TASK GOAL> Rewrite the material from the line containing "Locate each specified" through the line containing "Part [461, 58]", changing "center coordinate" to "midpoint coordinate" and keeping everything else the same. Leave out the pictures.

DATA ROWS>
━━━━━━━━━━━━━━━━━━━━━━━━━━━━━━

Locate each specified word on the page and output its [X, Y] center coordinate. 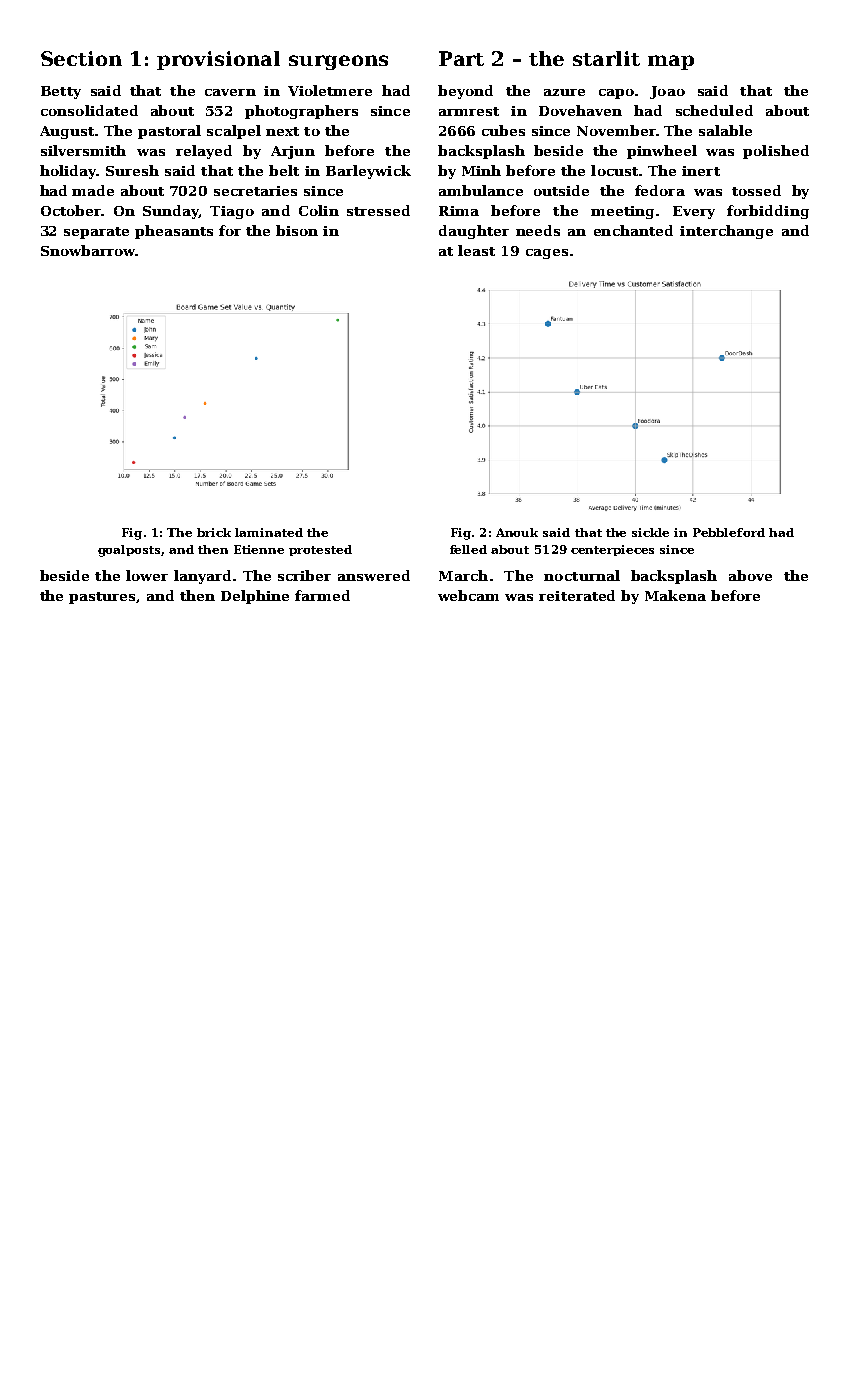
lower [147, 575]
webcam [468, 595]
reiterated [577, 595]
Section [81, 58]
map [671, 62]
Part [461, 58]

━━━━━━━━━━━━━━━━━━━━━━━━━━━━━━

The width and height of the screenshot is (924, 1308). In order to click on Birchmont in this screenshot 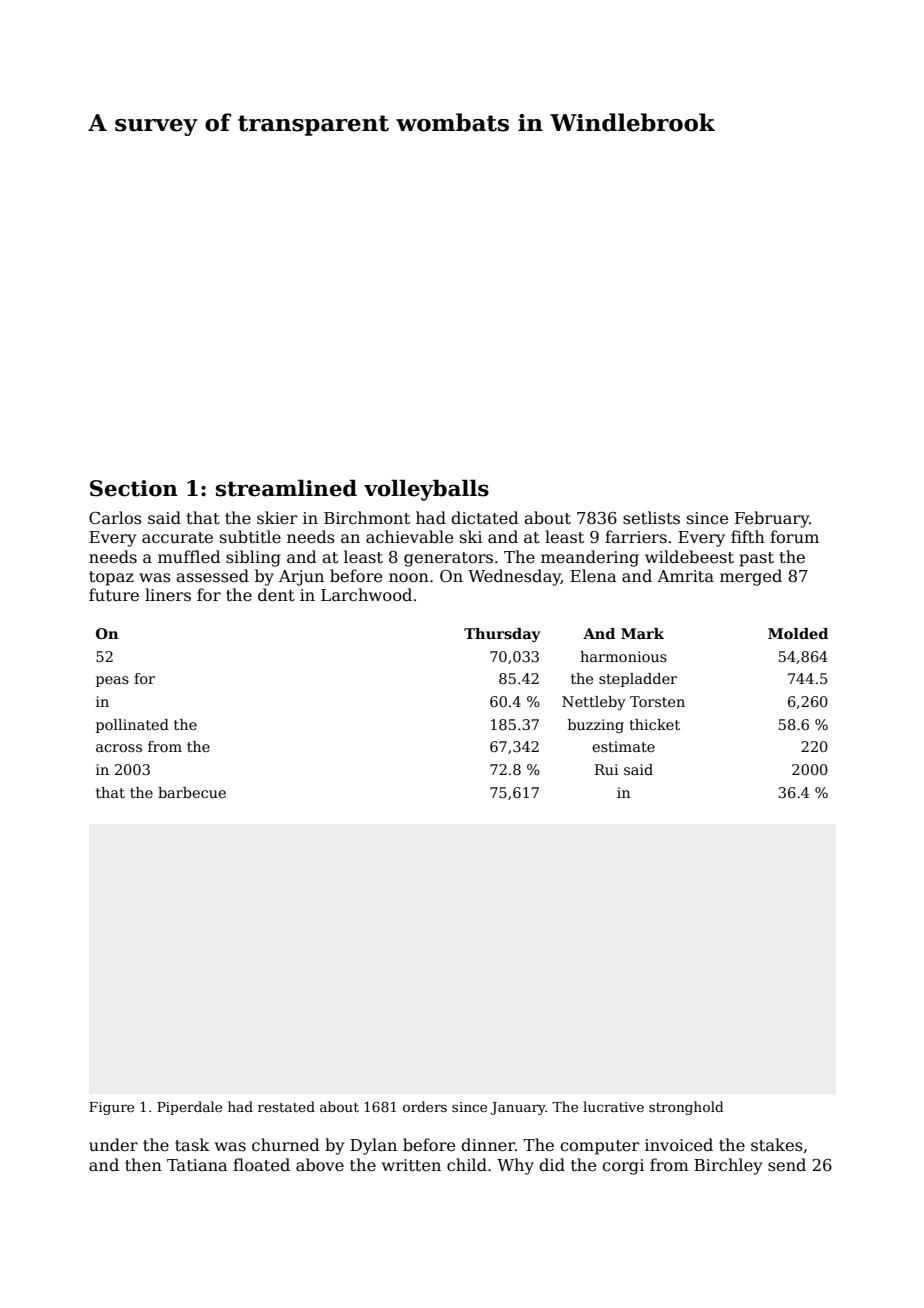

━━━━━━━━━━━━━━━━━━━━━━━━━━━━━━

COMPLETE RESPONSE>
Locate each specified word on the page and output its [X, Y] midpoint coordinate. 
lower [147, 575]
webcam [468, 595]
reiterated [577, 595]
Section [81, 58]
map [671, 62]
Part [461, 58]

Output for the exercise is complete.